*Required task*:
List every line below that contains the string "acciaccatura", copying each such line in full.

Stored data entries
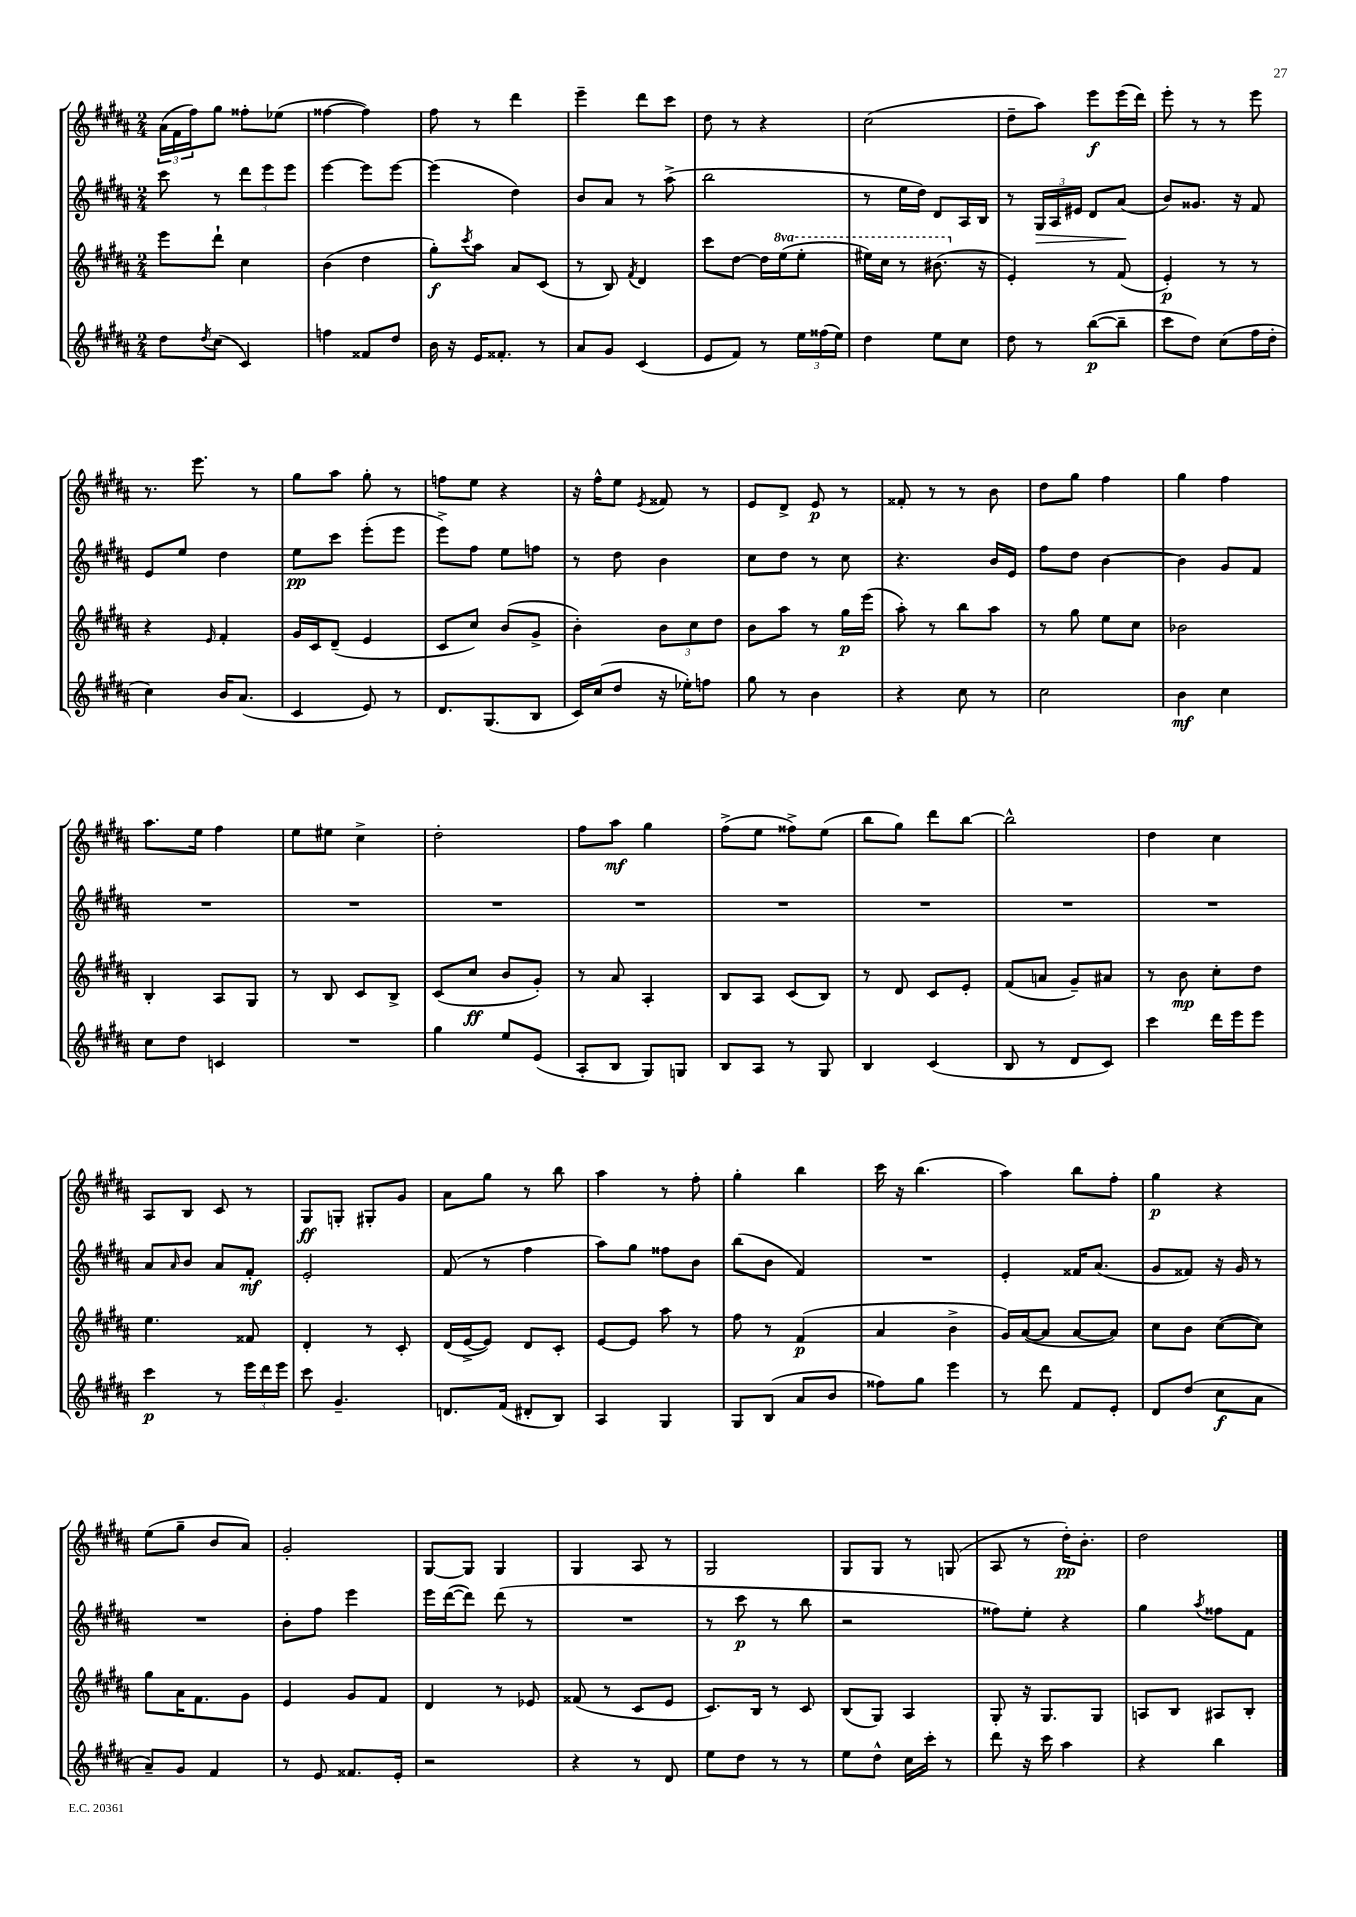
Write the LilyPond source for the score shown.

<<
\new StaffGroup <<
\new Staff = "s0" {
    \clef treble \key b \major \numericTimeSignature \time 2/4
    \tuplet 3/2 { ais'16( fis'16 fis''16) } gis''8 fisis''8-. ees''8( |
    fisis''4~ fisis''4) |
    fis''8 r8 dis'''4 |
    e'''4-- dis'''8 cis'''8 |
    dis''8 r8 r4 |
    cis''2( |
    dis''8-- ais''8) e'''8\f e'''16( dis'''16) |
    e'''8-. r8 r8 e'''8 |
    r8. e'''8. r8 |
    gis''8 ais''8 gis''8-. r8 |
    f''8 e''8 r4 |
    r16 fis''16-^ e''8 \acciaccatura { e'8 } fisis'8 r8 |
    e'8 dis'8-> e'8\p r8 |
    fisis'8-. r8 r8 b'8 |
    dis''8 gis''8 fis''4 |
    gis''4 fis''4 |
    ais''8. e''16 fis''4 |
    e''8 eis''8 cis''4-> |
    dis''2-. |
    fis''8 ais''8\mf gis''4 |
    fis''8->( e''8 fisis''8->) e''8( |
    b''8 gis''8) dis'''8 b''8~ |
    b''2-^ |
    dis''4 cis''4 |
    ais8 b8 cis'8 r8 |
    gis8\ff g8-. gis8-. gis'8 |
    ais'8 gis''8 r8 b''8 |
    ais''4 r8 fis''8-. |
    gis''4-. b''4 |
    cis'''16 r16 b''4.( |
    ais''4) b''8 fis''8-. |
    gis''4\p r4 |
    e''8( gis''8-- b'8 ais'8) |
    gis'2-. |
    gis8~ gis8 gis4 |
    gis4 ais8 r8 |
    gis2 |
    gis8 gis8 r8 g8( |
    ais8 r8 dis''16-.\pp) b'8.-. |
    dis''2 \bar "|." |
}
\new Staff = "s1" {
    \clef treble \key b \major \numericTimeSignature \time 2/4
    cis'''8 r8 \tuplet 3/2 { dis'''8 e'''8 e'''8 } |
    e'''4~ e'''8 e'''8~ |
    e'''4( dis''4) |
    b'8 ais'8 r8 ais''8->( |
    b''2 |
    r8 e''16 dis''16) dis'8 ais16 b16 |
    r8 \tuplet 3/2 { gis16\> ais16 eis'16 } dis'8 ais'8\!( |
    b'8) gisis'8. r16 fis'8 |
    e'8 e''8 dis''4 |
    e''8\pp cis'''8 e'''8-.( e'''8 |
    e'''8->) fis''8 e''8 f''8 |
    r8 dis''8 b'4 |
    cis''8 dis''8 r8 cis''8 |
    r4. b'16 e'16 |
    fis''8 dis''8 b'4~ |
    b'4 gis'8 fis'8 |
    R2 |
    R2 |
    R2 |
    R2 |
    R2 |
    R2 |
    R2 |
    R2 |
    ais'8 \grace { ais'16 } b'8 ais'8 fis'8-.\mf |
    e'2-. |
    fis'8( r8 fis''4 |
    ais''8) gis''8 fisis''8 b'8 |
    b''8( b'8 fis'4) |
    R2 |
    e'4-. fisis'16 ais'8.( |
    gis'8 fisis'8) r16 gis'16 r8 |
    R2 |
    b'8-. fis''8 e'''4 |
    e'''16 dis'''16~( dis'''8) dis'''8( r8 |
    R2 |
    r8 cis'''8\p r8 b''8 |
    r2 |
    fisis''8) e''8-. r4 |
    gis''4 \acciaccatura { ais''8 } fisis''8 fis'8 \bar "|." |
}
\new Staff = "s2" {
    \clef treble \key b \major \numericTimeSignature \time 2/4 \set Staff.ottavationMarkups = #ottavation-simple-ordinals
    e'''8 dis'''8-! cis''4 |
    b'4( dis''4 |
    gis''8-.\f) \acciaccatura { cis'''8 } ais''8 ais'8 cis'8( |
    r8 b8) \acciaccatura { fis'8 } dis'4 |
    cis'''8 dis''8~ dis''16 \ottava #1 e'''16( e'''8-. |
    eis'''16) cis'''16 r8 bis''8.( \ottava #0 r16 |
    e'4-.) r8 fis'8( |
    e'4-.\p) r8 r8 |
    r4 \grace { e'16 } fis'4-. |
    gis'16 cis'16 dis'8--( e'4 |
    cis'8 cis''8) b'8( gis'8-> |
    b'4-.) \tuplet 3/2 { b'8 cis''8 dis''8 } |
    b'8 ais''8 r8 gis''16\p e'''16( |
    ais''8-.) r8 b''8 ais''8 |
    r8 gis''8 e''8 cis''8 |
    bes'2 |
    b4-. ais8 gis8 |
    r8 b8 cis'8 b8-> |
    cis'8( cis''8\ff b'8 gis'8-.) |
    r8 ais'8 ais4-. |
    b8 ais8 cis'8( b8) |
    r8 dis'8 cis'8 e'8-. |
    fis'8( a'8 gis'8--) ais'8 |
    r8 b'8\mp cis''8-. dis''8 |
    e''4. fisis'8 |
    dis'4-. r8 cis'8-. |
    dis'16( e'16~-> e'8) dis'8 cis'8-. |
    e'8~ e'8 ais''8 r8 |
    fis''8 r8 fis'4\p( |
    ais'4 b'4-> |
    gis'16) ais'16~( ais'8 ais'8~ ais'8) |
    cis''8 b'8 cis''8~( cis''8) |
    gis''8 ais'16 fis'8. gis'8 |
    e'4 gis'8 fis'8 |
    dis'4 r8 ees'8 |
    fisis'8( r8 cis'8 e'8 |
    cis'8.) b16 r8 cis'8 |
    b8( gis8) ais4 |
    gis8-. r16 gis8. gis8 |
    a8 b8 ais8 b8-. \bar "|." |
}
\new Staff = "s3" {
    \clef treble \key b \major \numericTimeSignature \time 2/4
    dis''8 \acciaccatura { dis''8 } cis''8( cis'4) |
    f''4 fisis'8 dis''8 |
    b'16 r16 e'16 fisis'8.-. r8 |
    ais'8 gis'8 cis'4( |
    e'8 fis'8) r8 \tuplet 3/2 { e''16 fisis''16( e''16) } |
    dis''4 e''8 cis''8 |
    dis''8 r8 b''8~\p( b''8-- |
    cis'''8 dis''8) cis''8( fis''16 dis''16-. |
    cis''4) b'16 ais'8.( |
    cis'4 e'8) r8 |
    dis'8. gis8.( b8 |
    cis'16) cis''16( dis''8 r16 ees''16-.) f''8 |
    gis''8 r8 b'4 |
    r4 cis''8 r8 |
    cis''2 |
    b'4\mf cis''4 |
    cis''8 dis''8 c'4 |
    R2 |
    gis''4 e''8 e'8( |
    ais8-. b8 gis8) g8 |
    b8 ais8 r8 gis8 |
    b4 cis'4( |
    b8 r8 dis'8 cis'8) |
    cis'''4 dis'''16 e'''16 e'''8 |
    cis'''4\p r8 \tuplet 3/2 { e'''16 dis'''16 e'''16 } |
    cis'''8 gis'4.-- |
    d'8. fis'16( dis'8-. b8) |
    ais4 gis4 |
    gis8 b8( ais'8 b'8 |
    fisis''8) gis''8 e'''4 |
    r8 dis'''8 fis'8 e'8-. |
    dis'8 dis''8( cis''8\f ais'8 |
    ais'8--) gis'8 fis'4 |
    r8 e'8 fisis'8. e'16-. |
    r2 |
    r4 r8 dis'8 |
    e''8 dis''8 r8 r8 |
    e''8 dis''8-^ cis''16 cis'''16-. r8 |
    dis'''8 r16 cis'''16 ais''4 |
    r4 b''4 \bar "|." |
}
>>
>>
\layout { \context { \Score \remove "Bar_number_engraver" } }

*Final result*:
    r16 fis''16-^ e''8 \acciaccatura { e'8 } fisis'8 r8 |
    gis''4 \acciaccatura { ais''8 } fisis''8 fis'8 \bar "|." |
    gis''8-.\f) \acciaccatura { cis'''8 } ais''8 ais'8 cis'8( |
    r8 b8) \acciaccatura { fis'8 } dis'4 |
    dis''8 \acciaccatura { dis''8 } cis''8( cis'4) |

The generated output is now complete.